◆ Exercise directions: Your answer should be every line with the word "yellow", copied from the data below.

◆ Exercise material:
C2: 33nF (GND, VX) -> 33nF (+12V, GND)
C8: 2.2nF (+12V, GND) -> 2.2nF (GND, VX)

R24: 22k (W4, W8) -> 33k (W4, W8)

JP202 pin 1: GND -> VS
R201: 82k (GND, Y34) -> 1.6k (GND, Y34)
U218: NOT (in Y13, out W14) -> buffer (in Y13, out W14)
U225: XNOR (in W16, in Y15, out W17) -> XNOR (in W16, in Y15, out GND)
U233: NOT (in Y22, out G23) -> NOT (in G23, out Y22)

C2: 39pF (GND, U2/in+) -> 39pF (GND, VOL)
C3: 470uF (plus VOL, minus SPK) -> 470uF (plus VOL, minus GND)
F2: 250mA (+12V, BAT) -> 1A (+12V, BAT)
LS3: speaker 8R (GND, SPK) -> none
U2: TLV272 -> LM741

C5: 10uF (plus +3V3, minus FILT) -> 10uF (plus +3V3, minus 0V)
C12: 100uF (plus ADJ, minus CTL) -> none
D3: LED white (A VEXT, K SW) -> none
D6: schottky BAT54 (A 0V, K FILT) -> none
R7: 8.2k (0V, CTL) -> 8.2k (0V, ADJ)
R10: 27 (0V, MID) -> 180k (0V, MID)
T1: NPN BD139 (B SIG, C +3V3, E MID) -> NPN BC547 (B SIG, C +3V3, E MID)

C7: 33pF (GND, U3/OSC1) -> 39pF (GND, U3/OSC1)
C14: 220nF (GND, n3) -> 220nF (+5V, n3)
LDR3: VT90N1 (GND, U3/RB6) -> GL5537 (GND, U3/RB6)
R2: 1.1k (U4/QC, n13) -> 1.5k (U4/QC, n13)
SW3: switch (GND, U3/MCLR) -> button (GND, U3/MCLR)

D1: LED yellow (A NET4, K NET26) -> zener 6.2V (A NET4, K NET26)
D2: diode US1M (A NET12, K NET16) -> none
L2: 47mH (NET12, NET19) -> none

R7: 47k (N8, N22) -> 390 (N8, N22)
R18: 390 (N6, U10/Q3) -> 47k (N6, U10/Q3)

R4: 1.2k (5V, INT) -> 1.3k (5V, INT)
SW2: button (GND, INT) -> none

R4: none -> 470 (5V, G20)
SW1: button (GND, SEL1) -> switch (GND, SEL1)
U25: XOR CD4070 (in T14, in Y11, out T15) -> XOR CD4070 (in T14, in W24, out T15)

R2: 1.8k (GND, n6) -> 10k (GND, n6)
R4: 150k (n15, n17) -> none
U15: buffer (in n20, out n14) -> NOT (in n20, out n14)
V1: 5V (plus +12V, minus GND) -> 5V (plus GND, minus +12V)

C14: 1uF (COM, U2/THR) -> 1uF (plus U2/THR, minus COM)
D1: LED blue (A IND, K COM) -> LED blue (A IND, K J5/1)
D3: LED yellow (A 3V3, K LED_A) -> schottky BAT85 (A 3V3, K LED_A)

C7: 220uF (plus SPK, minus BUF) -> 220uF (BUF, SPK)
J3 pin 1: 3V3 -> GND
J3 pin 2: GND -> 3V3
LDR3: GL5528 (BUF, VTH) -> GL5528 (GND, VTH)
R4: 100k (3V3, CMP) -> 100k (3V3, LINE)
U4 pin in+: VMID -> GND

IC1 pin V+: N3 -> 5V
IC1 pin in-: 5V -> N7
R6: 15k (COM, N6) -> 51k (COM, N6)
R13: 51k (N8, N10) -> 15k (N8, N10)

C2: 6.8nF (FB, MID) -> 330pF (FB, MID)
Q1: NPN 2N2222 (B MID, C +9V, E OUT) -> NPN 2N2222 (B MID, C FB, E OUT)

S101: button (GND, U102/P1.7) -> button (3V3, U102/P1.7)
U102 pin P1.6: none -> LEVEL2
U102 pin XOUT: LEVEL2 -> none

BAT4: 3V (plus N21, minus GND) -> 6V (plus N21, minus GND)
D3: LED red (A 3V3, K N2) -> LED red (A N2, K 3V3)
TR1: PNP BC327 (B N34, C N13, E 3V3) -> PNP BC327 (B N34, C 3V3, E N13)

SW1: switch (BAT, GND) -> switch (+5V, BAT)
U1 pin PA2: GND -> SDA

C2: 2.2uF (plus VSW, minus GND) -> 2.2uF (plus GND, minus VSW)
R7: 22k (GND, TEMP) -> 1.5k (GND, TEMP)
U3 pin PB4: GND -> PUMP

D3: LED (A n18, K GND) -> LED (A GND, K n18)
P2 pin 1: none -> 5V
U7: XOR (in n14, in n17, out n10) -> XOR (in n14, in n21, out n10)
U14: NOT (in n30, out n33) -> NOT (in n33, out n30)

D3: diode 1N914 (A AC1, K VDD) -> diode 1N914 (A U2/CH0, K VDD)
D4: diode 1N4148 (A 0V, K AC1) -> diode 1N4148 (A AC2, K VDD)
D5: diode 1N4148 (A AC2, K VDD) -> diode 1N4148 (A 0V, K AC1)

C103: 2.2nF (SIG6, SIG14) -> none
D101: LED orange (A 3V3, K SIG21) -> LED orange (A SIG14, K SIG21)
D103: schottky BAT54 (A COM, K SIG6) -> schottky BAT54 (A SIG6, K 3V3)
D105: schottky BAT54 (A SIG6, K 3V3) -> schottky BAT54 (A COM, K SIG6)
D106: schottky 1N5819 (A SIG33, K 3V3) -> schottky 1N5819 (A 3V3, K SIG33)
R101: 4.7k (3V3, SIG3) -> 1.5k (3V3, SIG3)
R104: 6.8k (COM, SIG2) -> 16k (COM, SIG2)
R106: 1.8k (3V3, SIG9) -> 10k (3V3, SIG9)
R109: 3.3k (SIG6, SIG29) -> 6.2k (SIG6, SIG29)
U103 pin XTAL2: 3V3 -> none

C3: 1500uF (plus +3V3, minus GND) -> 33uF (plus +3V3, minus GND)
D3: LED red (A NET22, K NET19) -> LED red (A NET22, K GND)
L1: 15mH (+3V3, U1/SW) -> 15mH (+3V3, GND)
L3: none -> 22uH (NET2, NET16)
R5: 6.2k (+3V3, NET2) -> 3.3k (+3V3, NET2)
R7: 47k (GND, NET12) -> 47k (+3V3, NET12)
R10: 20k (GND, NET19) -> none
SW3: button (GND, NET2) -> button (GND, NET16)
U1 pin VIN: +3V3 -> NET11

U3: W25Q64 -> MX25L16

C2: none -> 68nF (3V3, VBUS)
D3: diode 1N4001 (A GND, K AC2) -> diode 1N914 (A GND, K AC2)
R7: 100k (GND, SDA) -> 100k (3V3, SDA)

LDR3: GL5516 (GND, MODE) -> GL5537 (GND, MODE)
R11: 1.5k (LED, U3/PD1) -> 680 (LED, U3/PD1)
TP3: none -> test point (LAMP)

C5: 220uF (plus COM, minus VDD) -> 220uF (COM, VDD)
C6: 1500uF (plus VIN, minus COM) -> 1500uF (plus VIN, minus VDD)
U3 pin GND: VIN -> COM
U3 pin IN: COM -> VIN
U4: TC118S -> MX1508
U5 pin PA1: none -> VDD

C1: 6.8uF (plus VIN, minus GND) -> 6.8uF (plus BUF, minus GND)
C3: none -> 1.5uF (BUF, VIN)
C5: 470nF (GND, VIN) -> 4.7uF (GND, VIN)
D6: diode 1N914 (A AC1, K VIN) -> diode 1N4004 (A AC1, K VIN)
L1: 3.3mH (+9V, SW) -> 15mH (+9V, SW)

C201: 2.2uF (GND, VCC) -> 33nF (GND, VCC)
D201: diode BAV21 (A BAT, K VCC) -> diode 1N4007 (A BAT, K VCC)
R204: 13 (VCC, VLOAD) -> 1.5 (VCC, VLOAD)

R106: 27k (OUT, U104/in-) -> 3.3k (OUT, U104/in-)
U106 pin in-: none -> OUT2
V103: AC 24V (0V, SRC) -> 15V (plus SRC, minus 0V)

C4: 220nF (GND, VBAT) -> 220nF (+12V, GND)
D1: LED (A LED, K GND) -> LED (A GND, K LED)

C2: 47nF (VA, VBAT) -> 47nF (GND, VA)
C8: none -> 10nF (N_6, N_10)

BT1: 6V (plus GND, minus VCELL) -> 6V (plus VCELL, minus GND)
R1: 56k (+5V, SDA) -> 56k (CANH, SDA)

◆ Answer to this problem:
D1: LED yellow (A NET4, K NET26) -> zener 6.2V (A NET4, K NET26)
D3: LED yellow (A 3V3, K LED_A) -> schottky BAT85 (A 3V3, K LED_A)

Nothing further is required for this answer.